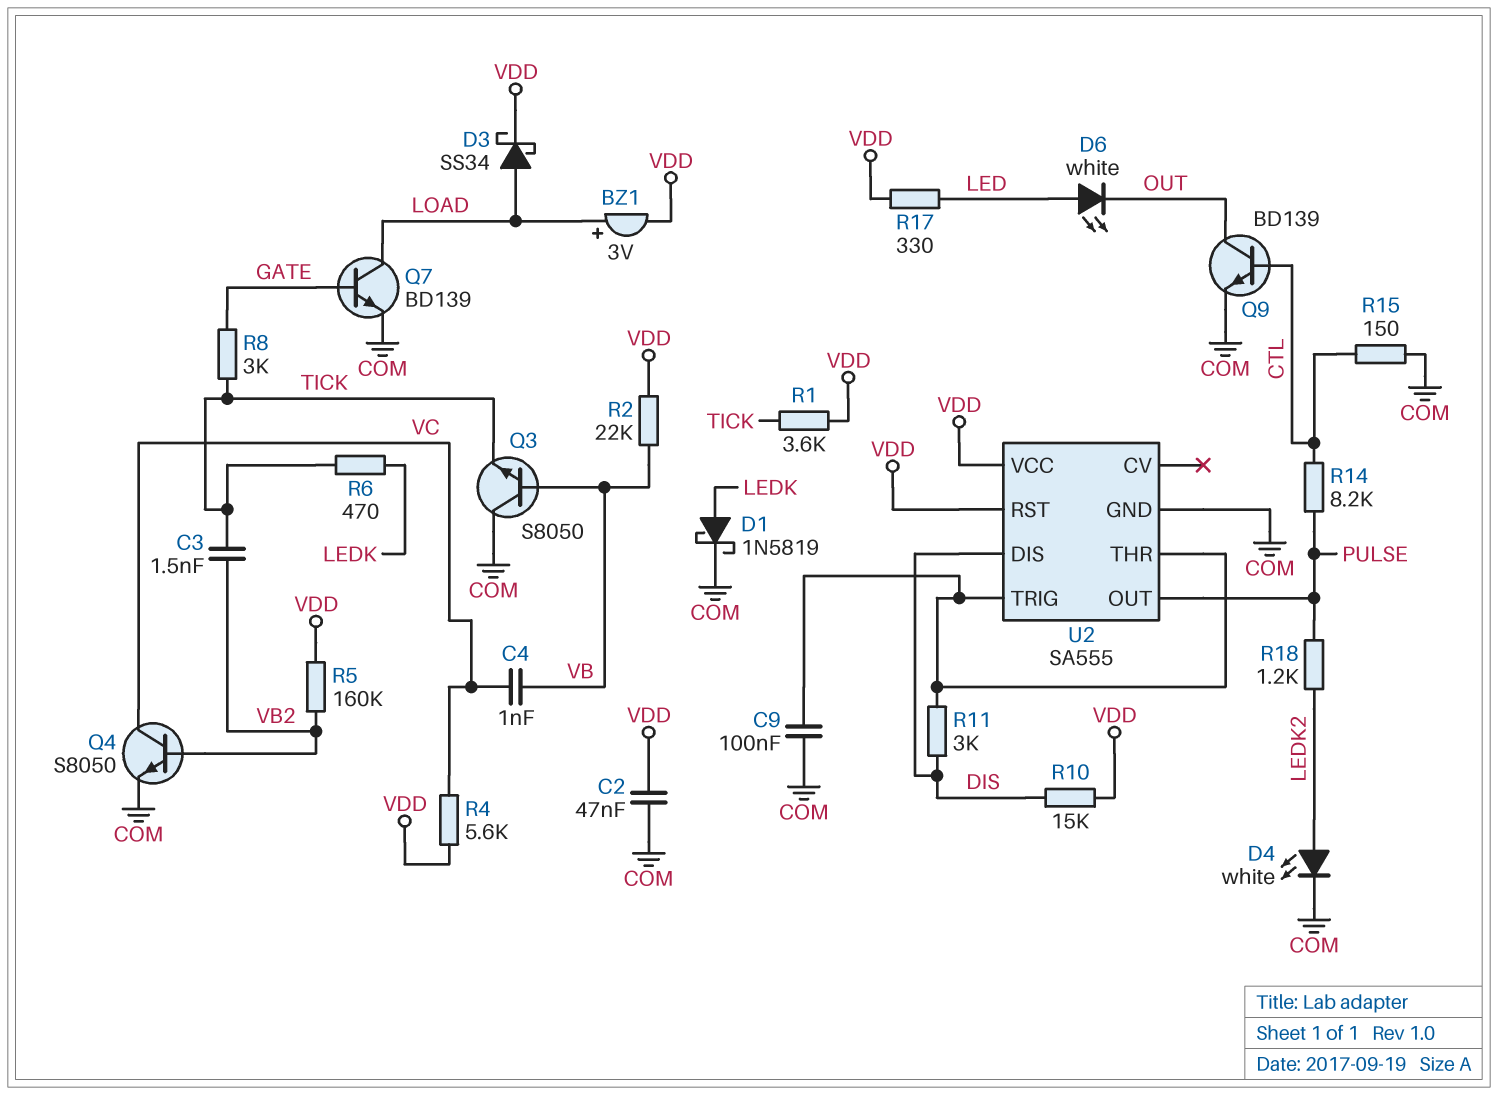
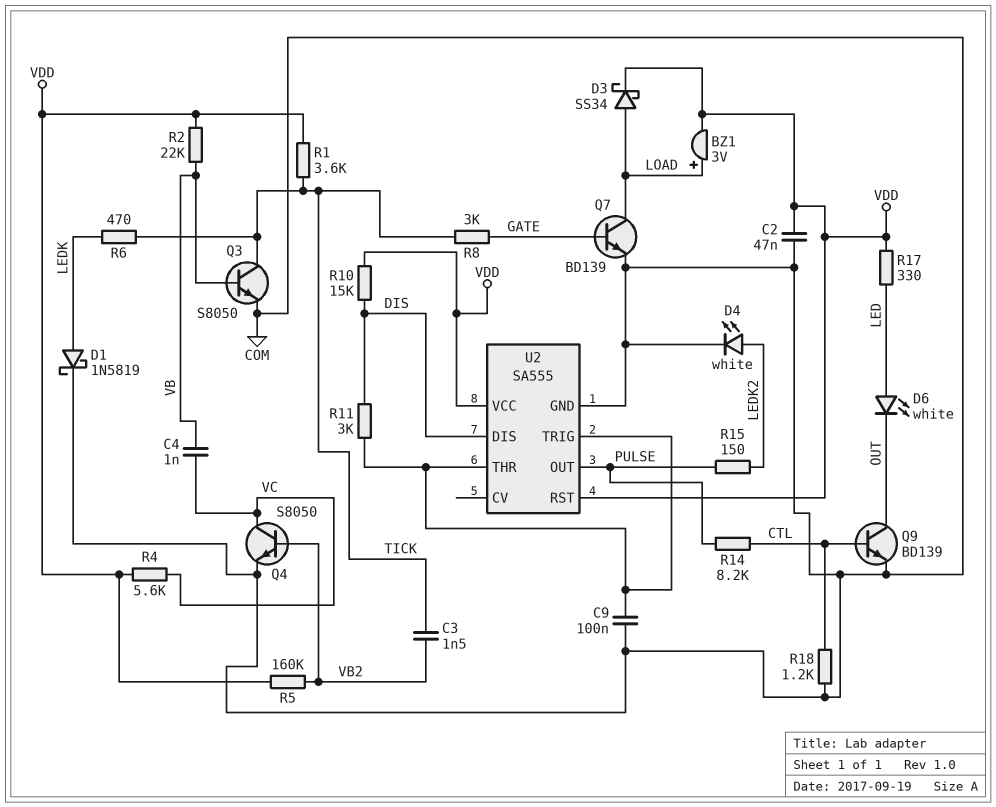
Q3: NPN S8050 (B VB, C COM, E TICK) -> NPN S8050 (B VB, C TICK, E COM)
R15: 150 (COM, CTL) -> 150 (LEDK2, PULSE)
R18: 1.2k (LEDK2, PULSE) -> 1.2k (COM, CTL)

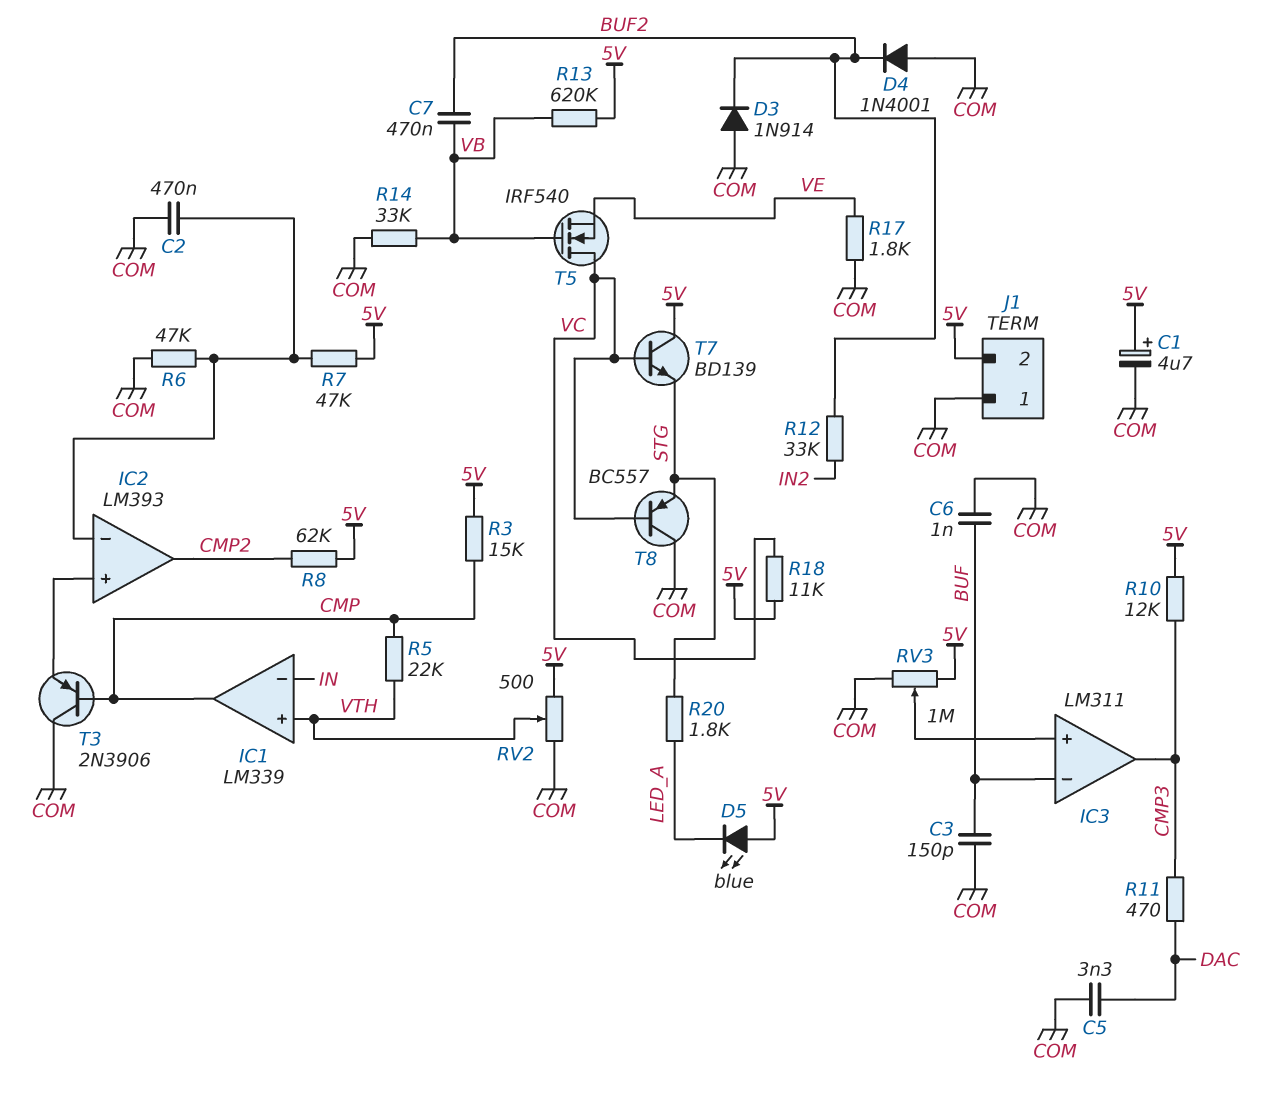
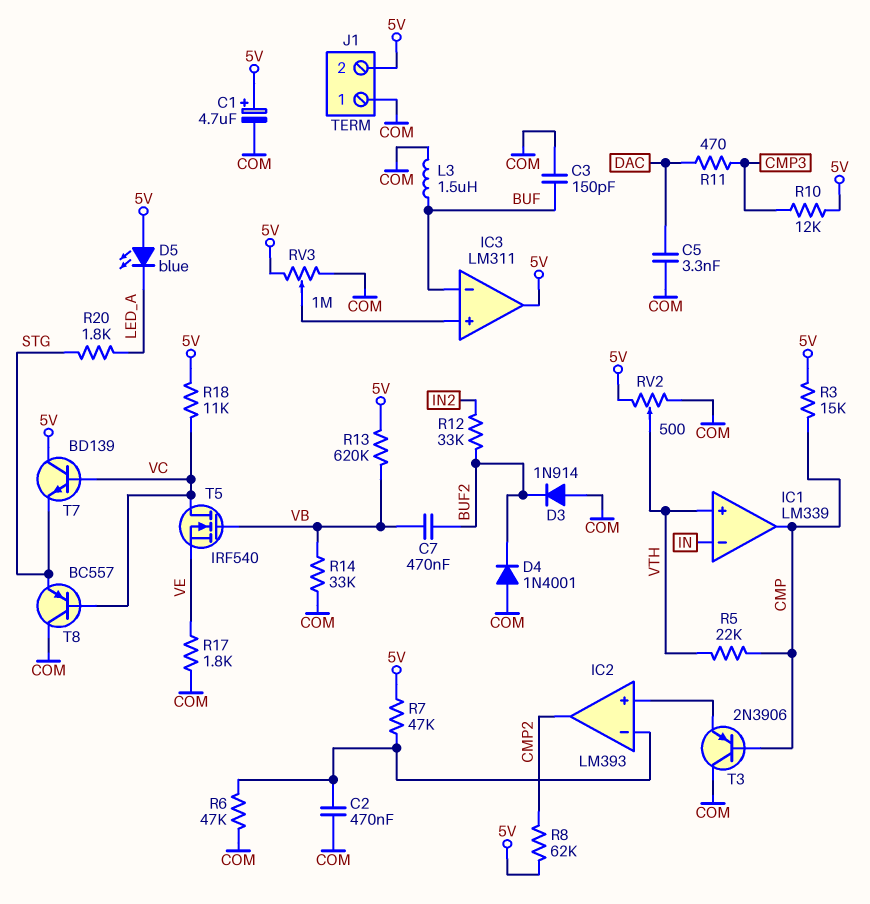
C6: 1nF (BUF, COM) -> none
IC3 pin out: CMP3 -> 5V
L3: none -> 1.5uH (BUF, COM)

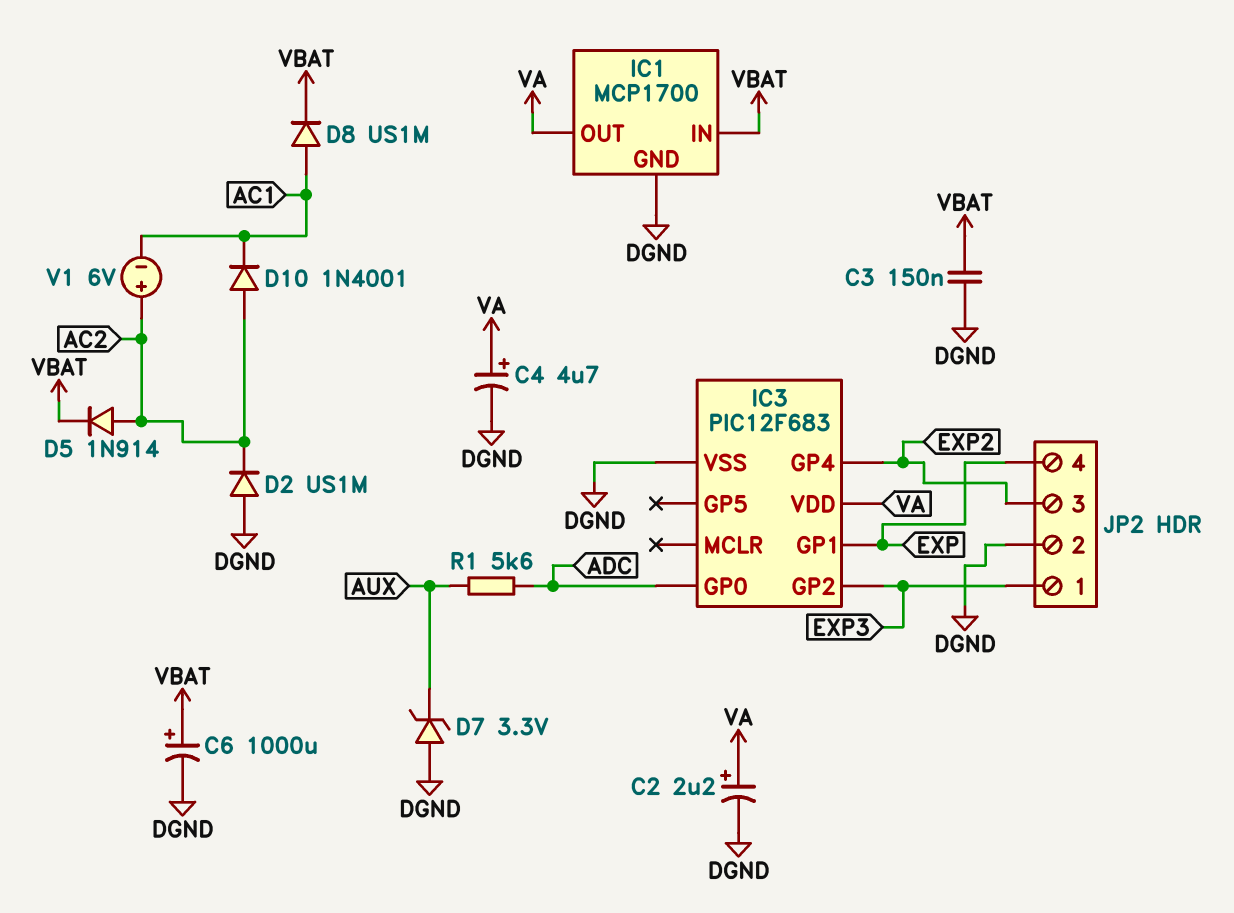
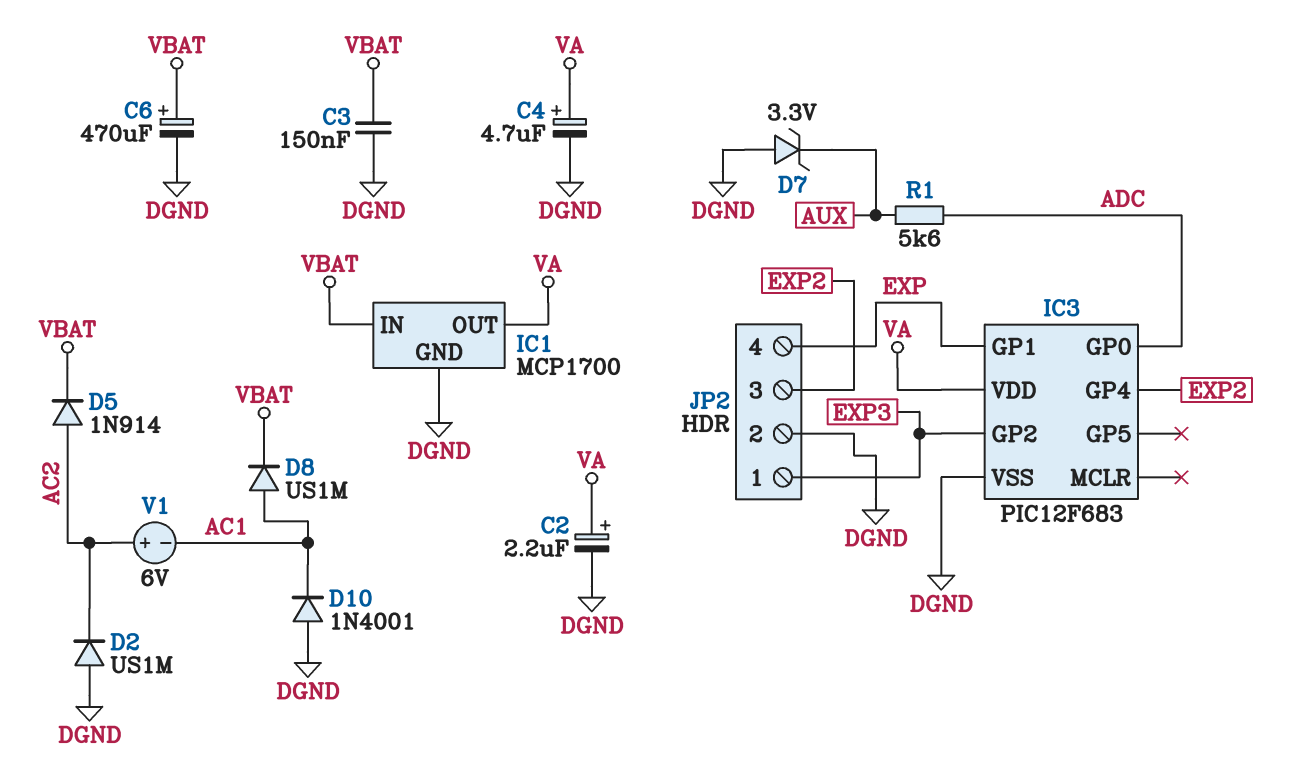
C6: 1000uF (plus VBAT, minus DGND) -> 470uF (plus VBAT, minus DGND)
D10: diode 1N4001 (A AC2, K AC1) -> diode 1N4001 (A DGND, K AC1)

· · ·

Copy out, from the records above, every line that holds the string "PULSE".

▶ [The completed task]:
R15: 150 (COM, CTL) -> 150 (LEDK2, PULSE)
R18: 1.2k (LEDK2, PULSE) -> 1.2k (COM, CTL)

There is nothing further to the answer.